Source material:
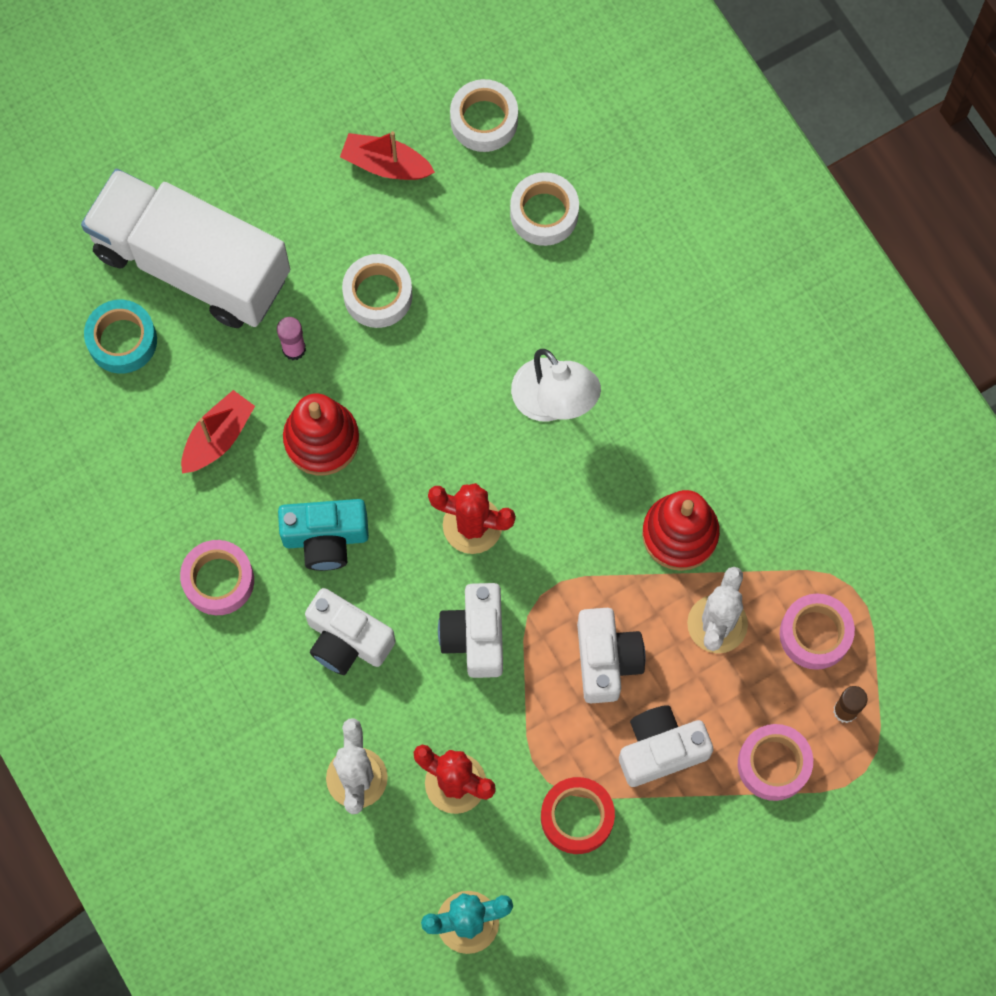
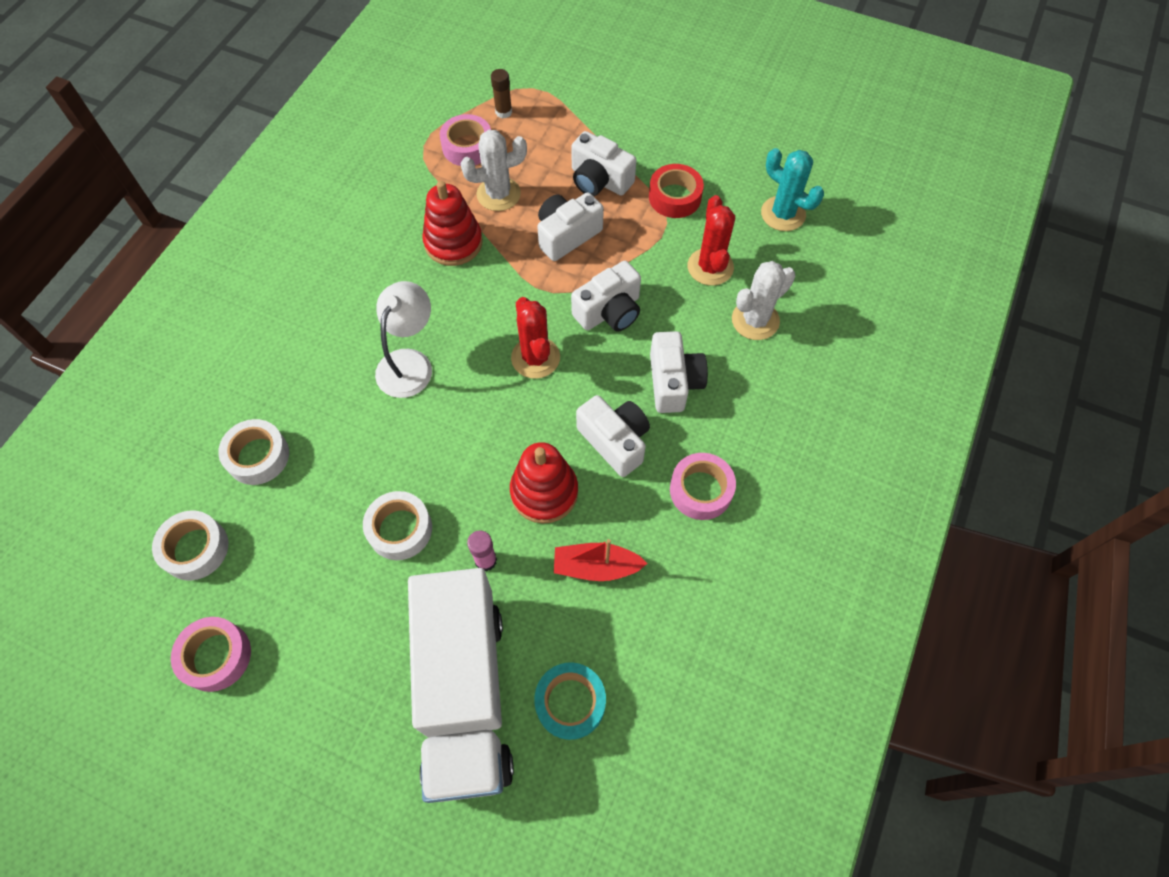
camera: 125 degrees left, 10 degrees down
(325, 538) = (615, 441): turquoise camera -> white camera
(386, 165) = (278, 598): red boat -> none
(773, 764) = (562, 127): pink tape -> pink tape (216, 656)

Your objective:
Leaving the pictures aside, transcribe the entire listing exactly.

Your response:
camera: 125 degrees left, 10 degrees down
(325, 538) = (615, 441): turquoise camera -> white camera
(386, 165) = (278, 598): red boat -> none
(773, 764) = (562, 127): pink tape -> pink tape (216, 656)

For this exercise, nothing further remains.